> _Challenge_
Write out every line of the records below as a single numbered list, skipping any blank lines. Leave the picture lines out of your answer.

> _Input_
=======

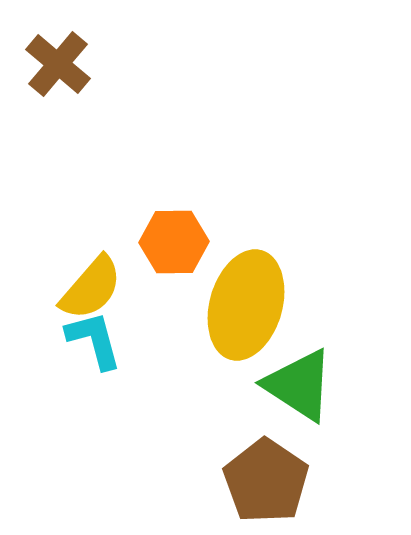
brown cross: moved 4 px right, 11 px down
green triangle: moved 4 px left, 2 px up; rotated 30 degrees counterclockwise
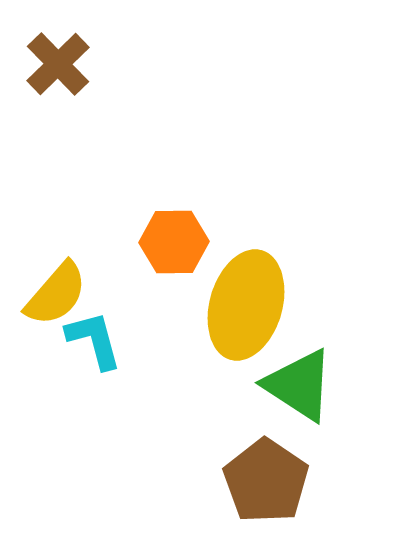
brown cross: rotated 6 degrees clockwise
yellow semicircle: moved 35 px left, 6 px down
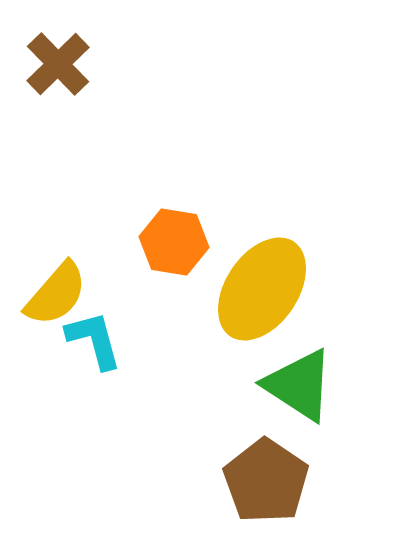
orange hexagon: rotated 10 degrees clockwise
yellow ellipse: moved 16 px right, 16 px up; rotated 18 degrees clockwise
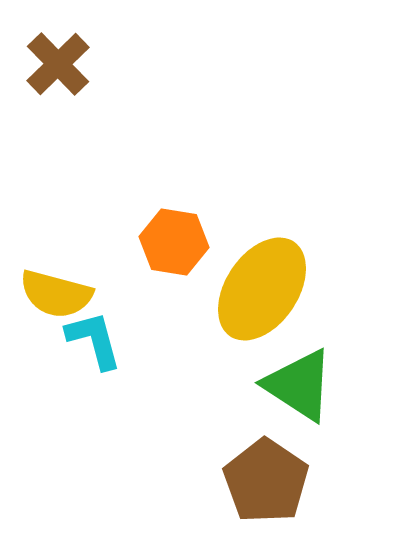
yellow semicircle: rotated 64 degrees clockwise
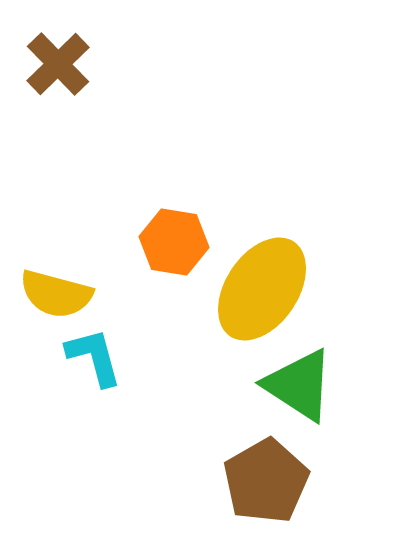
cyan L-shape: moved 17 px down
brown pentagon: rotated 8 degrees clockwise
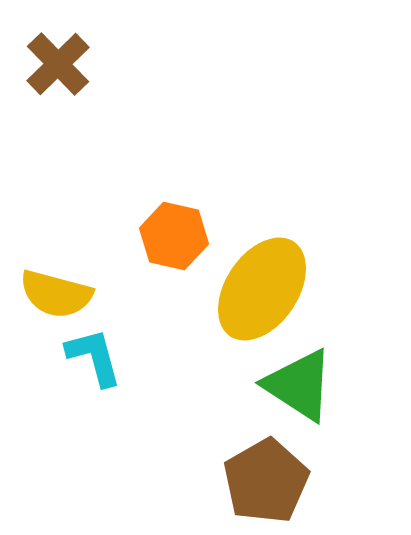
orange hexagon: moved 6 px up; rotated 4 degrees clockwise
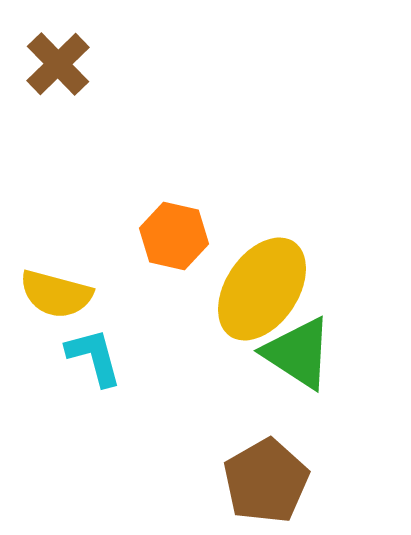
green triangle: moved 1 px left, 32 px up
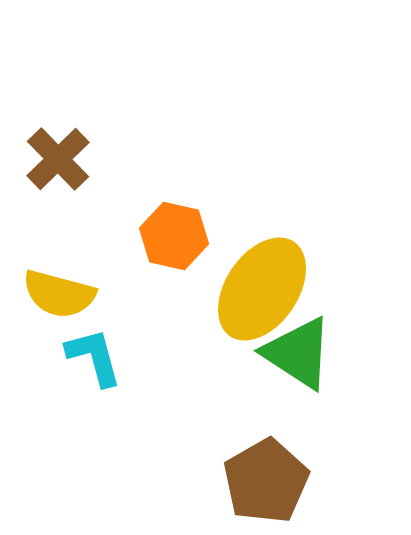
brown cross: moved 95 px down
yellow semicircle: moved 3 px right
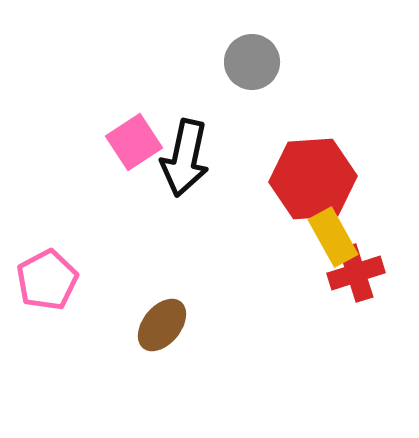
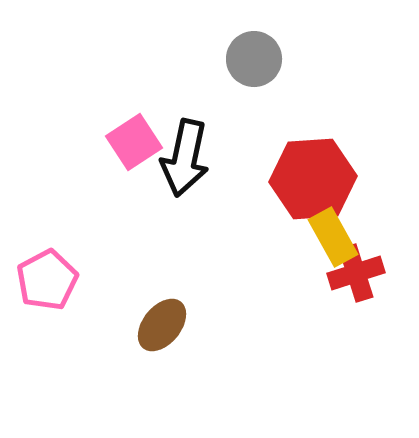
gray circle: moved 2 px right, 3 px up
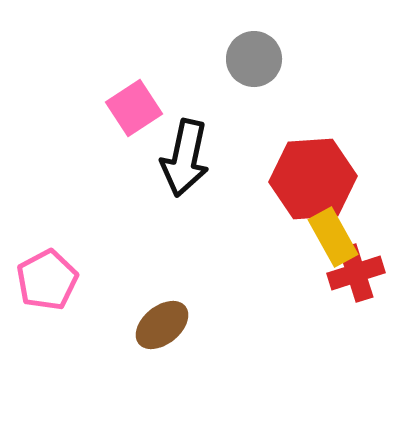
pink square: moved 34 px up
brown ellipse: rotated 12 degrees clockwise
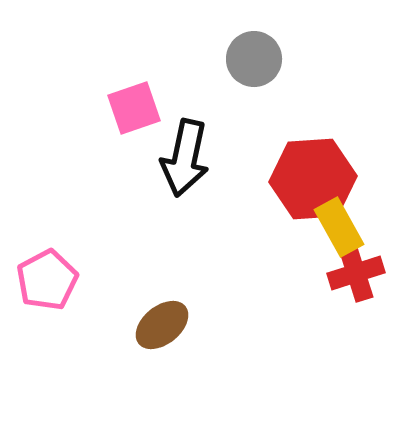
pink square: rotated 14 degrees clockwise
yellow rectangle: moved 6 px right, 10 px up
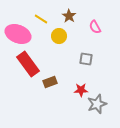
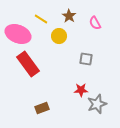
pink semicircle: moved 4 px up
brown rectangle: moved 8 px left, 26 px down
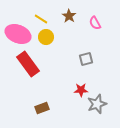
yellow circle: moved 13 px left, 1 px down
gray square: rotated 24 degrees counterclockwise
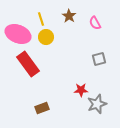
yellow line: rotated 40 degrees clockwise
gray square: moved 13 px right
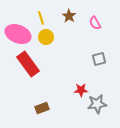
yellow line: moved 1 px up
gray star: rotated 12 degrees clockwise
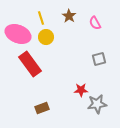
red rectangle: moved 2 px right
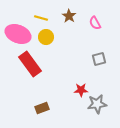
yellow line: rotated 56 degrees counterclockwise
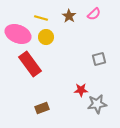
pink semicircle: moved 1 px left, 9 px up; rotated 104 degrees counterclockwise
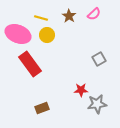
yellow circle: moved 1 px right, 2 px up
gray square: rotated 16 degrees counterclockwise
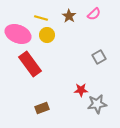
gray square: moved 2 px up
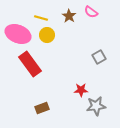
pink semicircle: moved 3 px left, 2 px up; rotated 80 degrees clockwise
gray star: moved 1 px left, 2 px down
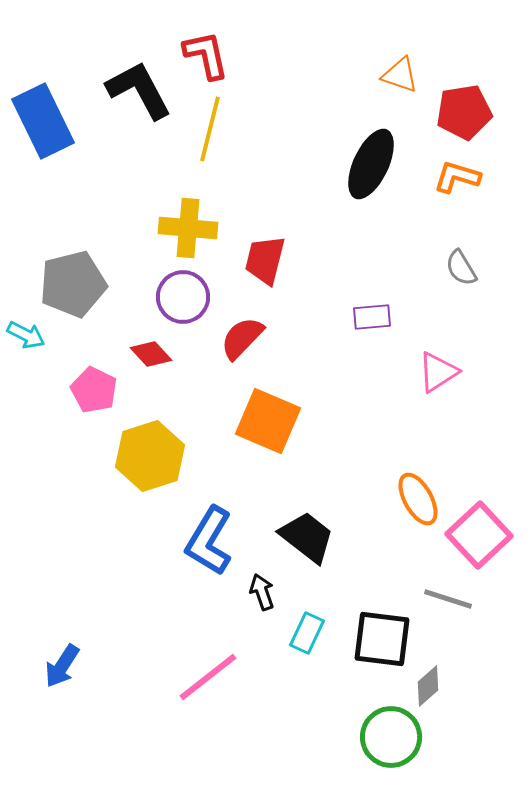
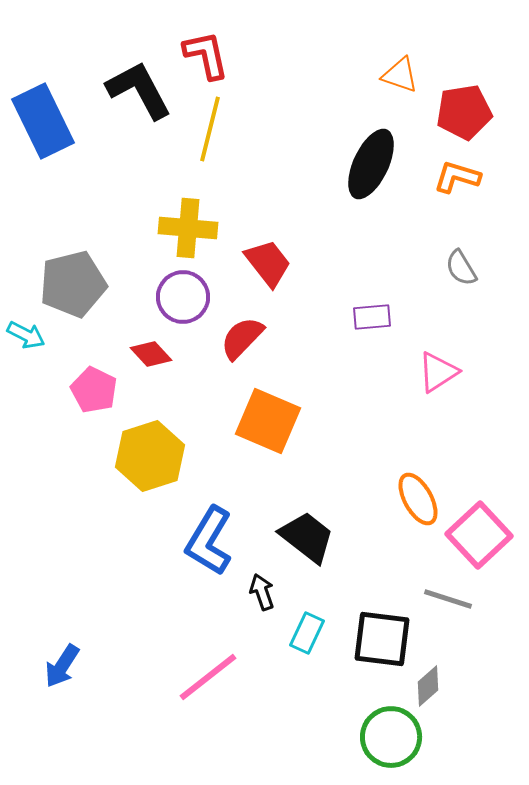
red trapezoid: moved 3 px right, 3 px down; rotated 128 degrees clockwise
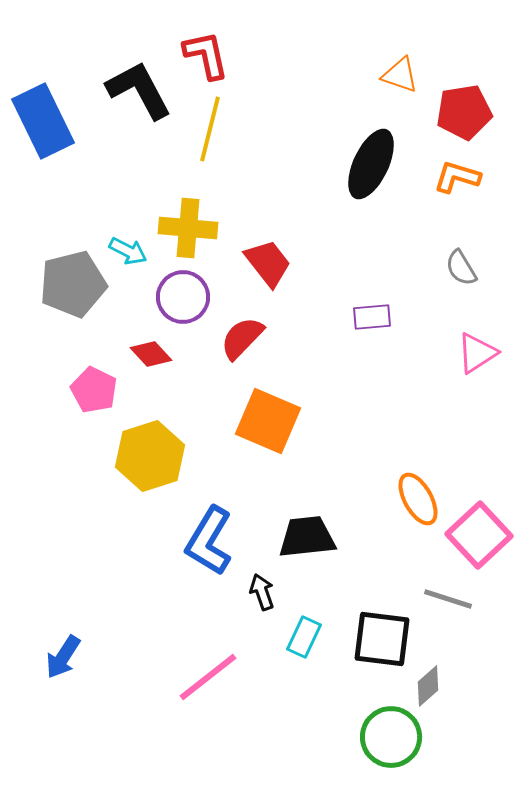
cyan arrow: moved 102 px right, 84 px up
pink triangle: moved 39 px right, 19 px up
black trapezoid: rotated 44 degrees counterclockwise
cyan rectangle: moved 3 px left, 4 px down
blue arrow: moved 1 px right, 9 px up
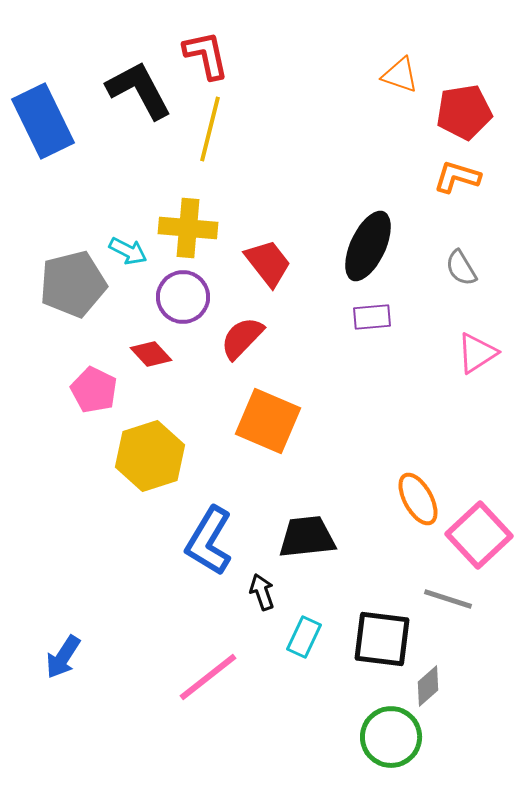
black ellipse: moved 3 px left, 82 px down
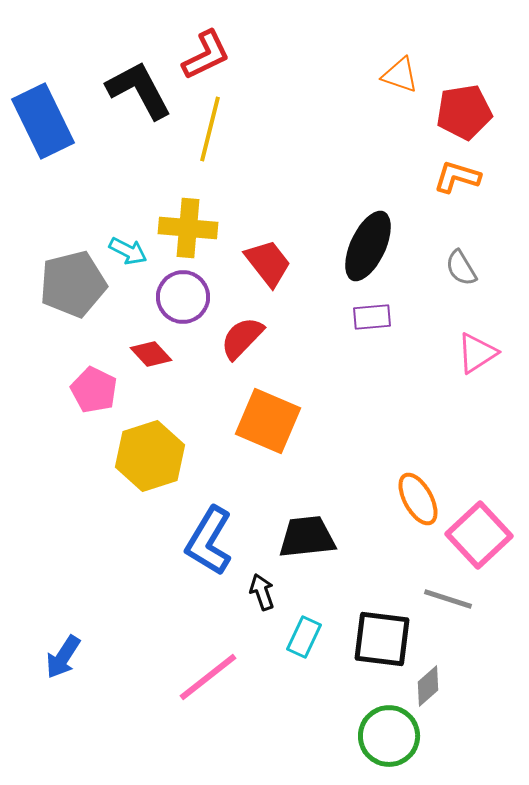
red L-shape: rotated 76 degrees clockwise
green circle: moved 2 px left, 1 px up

=======

> _Final answer_
1. brown cross: moved 4 px right, 11 px down
2. green triangle: moved 4 px left, 2 px up; rotated 30 degrees counterclockwise
3. brown cross: rotated 6 degrees clockwise
4. yellow semicircle: moved 35 px left, 6 px down
5. orange hexagon: rotated 10 degrees clockwise
6. yellow ellipse: moved 16 px right, 16 px up; rotated 18 degrees clockwise
7. yellow semicircle: rotated 64 degrees clockwise
8. cyan L-shape: moved 17 px down
9. brown pentagon: rotated 8 degrees clockwise
10. orange hexagon: moved 6 px up; rotated 4 degrees clockwise
11. green triangle: moved 1 px left, 32 px up
12. brown cross: moved 95 px down
13. yellow semicircle: moved 3 px right
14. gray circle: moved 2 px right, 3 px up
15. pink square: moved 34 px up
16. brown ellipse: rotated 12 degrees clockwise
17. pink square: rotated 14 degrees clockwise
18. yellow rectangle: moved 6 px right, 10 px up
19. pink semicircle: moved 4 px up
20. brown rectangle: moved 8 px left, 26 px down
21. yellow circle: moved 13 px left, 1 px down
22. gray square: rotated 24 degrees counterclockwise
23. yellow line: rotated 40 degrees clockwise
24. gray square: moved 13 px right
25. yellow line: moved 1 px up
26. gray star: rotated 12 degrees clockwise
27. red rectangle: moved 2 px right
28. yellow line: rotated 56 degrees counterclockwise
29. pink semicircle: moved 1 px left, 9 px up; rotated 104 degrees counterclockwise
30. yellow circle: moved 1 px right, 2 px up
31. gray square: rotated 16 degrees counterclockwise
32. gray square: moved 2 px up
33. pink semicircle: moved 3 px left, 2 px up; rotated 80 degrees clockwise
34. gray star: moved 1 px left, 2 px down
35. red trapezoid: moved 3 px right, 3 px down; rotated 128 degrees clockwise
36. cyan arrow: moved 102 px right, 84 px up
37. pink triangle: moved 39 px right, 19 px up
38. black trapezoid: rotated 44 degrees counterclockwise
39. cyan rectangle: moved 3 px left, 4 px down
40. blue arrow: moved 1 px right, 9 px up
41. black ellipse: moved 3 px left, 82 px down
42. red L-shape: rotated 76 degrees clockwise
43. green circle: moved 2 px left, 1 px up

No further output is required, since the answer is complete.